TO DO: Reproduce every line in the material below that holds "pink".
**********
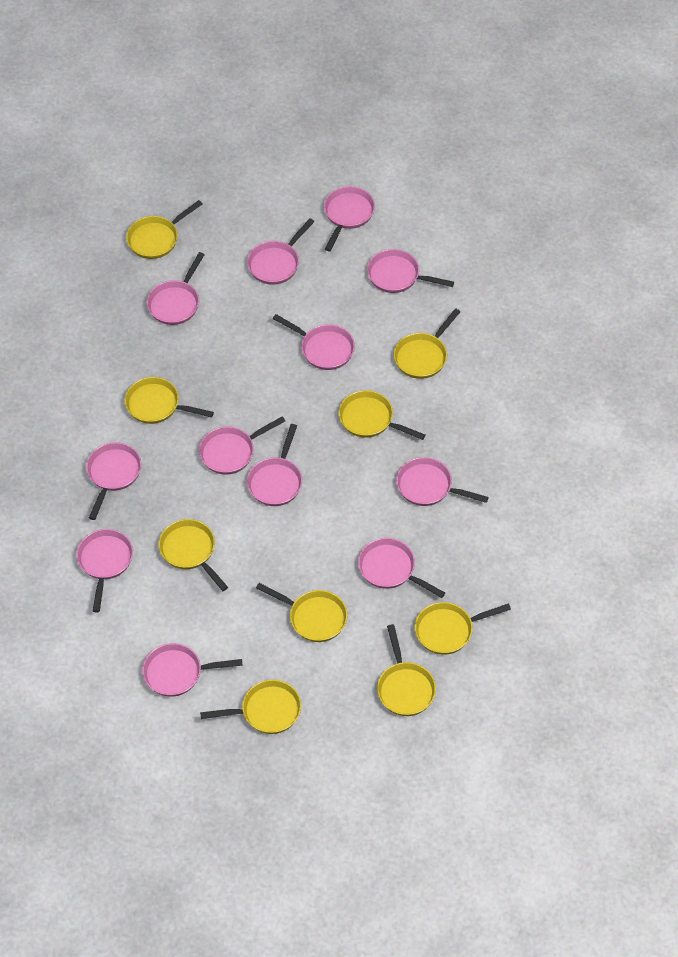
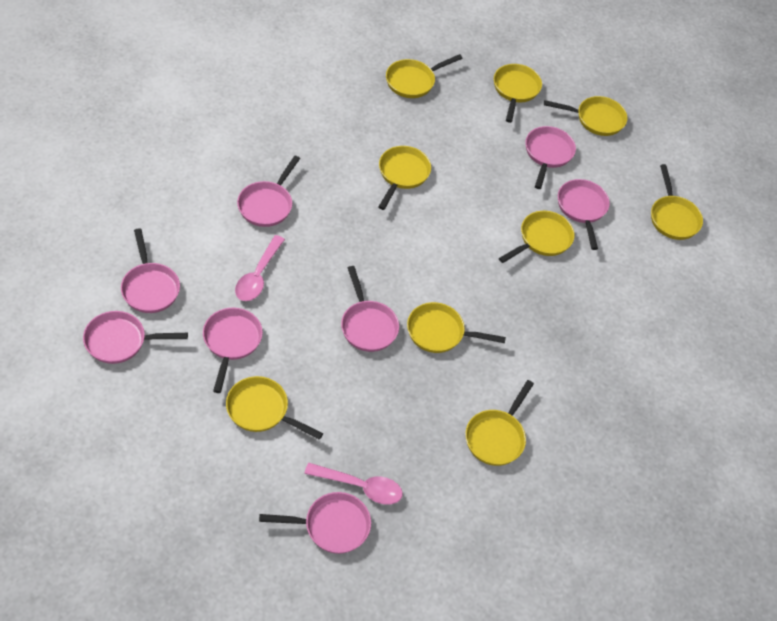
pink pan: 12 -> 8
pink spoon: 0 -> 2

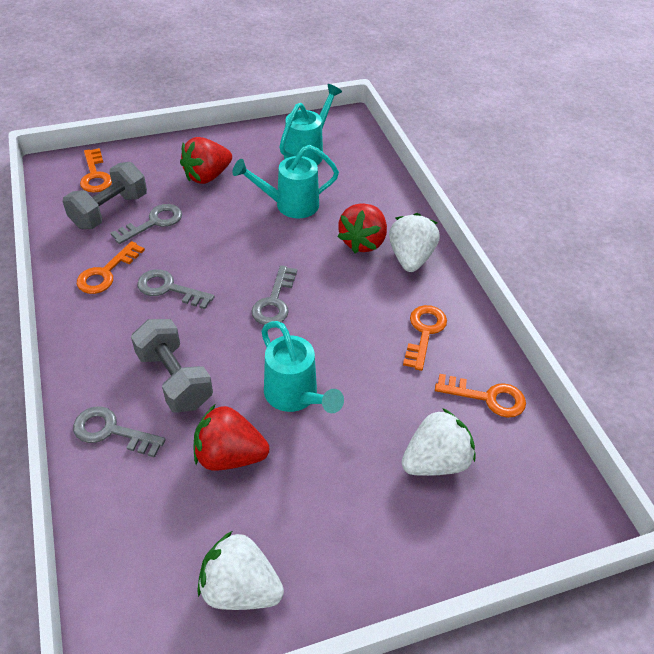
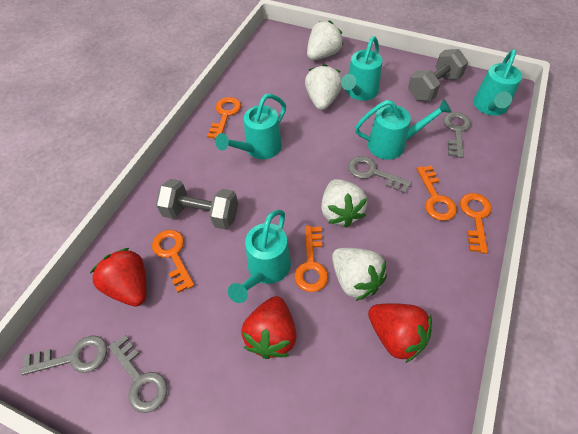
orange key: 4 -> 5
turquoise watering can: 3 -> 5
white strawberry: 3 -> 4

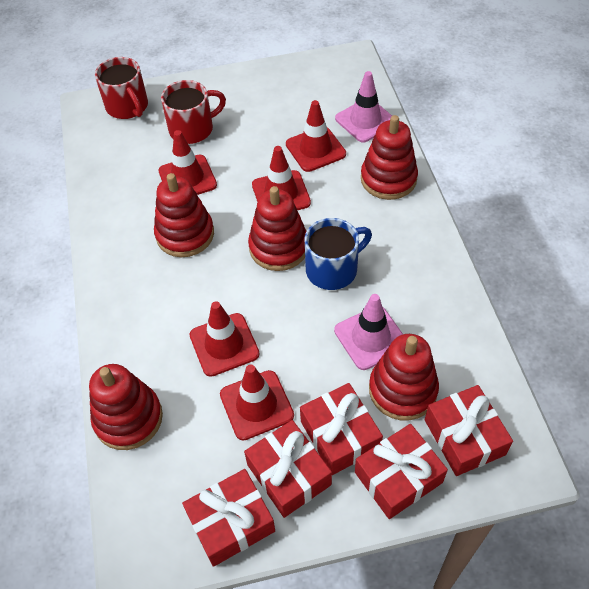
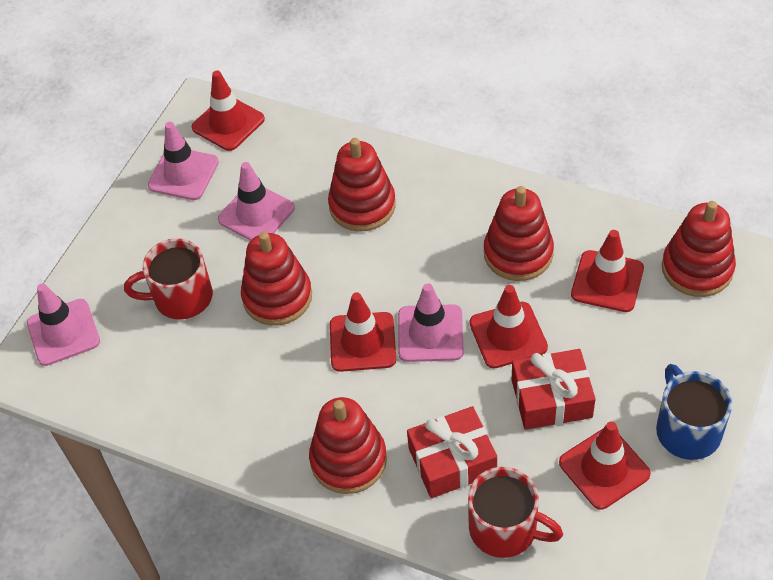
pink traffic cone: 2 -> 4
red gift: 5 -> 2

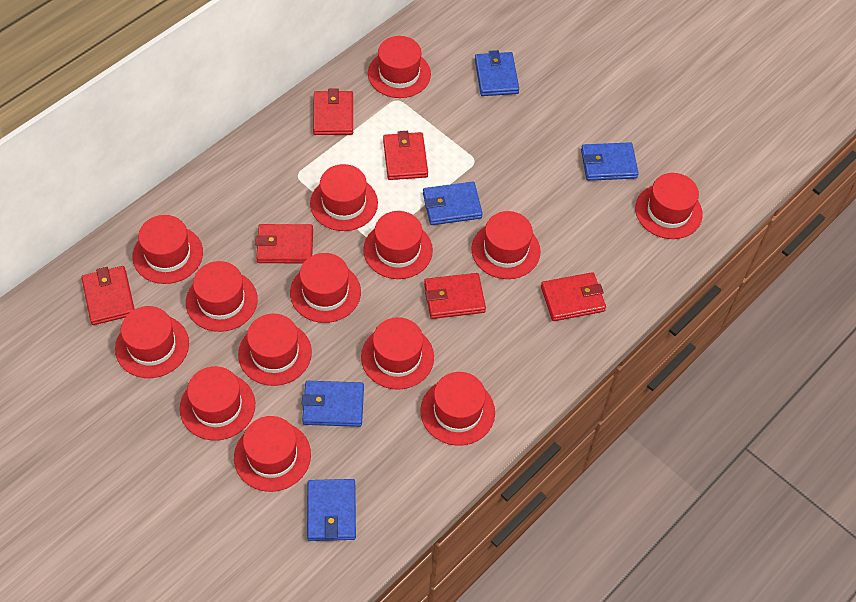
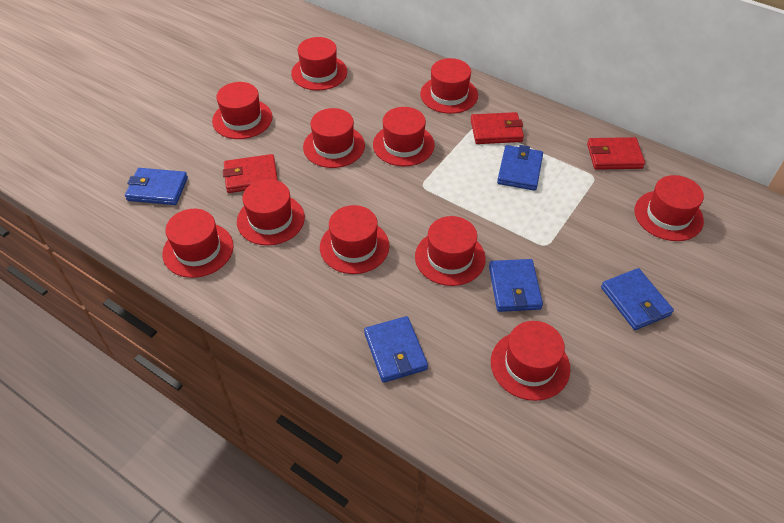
red hat: 14 -> 11
red wallet: 6 -> 3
**********
SOLUTION TO THIS PROBLEM:
pink pan: 12 -> 8
pink spoon: 0 -> 2
pink traffic cone: 2 -> 4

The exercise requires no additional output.